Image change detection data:
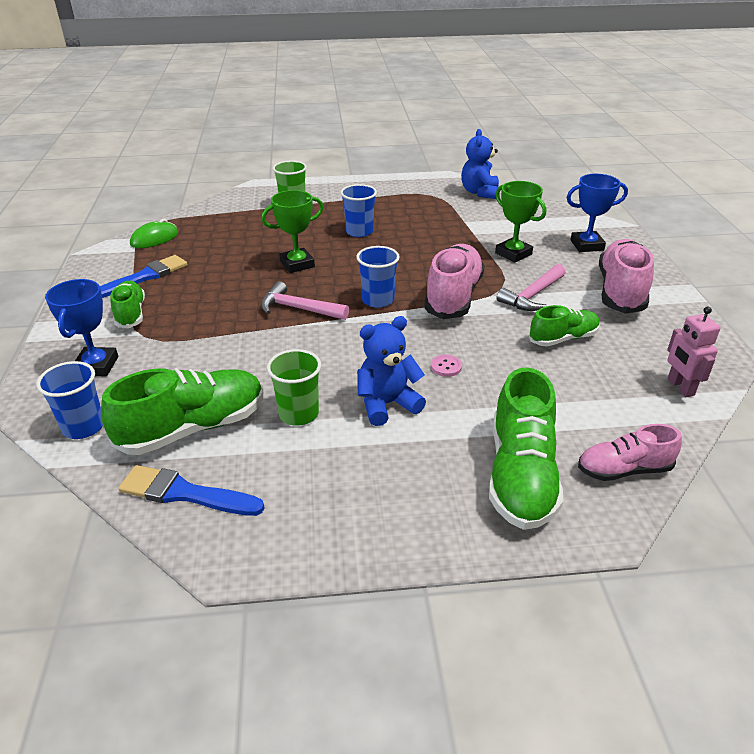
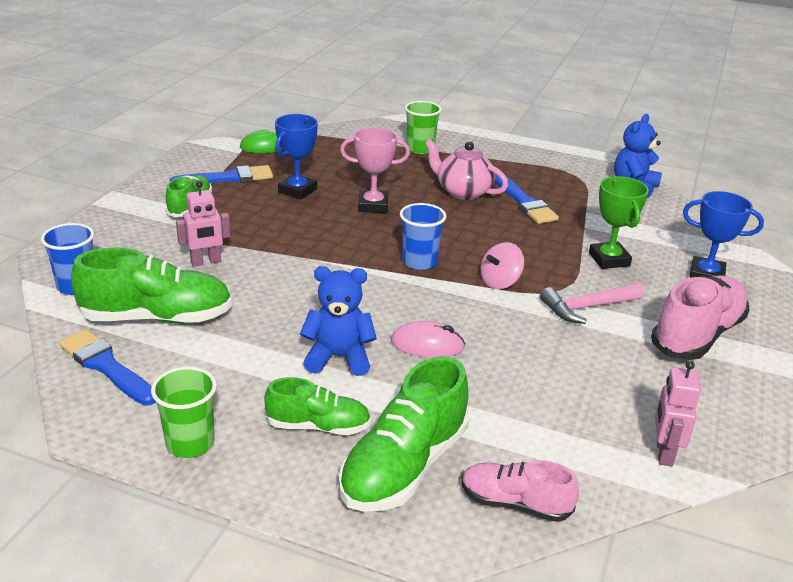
camera: 25 degrees right, 5 degrees down
(96, 366) = (127, 241): blue trophy -> blue trophy (297, 190)
(193, 360) = (206, 262): none -> pink robot
(297, 264) = (373, 205): green trophy -> pink trophy
(298, 309) = (337, 247): pink hammer -> none
(299, 414) = (253, 337): green cup -> green cup (190, 443)
(359, 232) = (463, 192): blue cup -> pink teapot
(414, 227) = (525, 202): none -> blue brush
(446, 366) = (427, 344): pink button -> pink mouse
(453, 296) = (500, 282): pink shoe -> pink spinning top
(563, 338) = (578, 360): green shoe -> green shoe (318, 426)

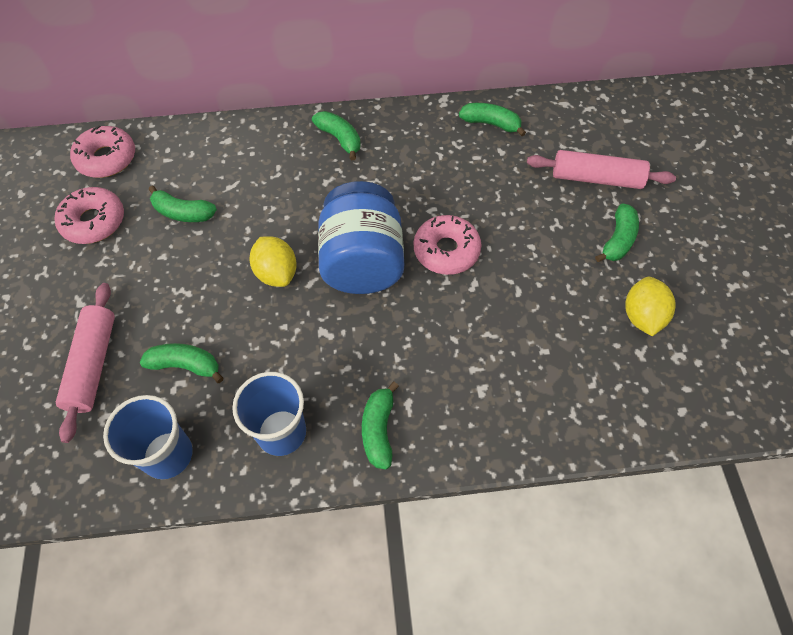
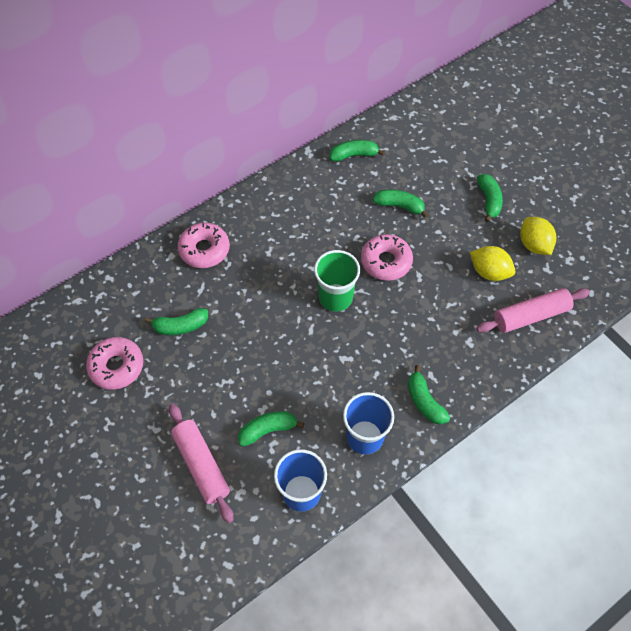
camera: 30 degrees left, 0 degrees up
(106, 158) = (86, 314): pink donut -> pink donut (204, 250)
(276, 273) = (282, 335): yellow lemon -> yellow lemon (489, 272)
(339, 139) = (255, 215): green banana -> green banana (399, 206)
(362, 262) = (335, 297): blue jar -> green cup
(596, 178) = (449, 163): pink rolling pin -> pink rolling pin (530, 316)

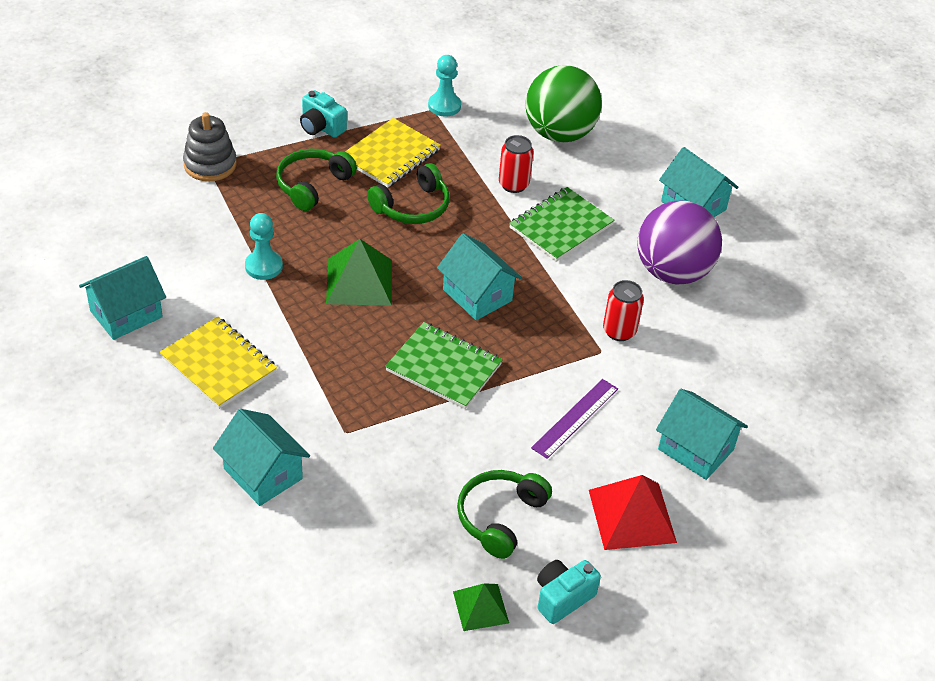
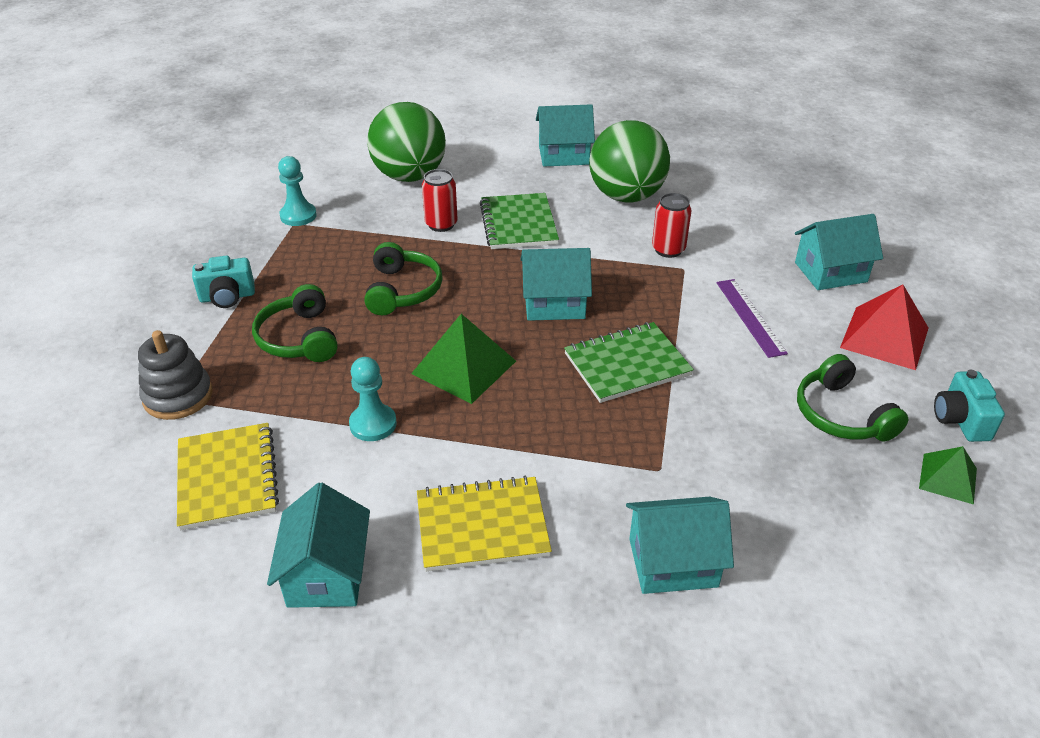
camera: 50 degrees left, 5 degrees down
(390, 155) = (320, 273): yellow notebook -> yellow notebook (227, 478)
(672, 272) = (626, 196): purple ball -> green ball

EXERCISE GOAL: Of the records above, print only the lines from the one containing "(414, 227) = (525, 202): none -> blue brush" through the one containing "camera: 30 degrees left, 0 degrees up", inclusive and unaltered, leaving out pictures.

EXPECTED OUTPUT:
(414, 227) = (525, 202): none -> blue brush
(446, 366) = (427, 344): pink button -> pink mouse
(453, 296) = (500, 282): pink shoe -> pink spinning top
(563, 338) = (578, 360): green shoe -> green shoe (318, 426)

camera: 30 degrees left, 0 degrees up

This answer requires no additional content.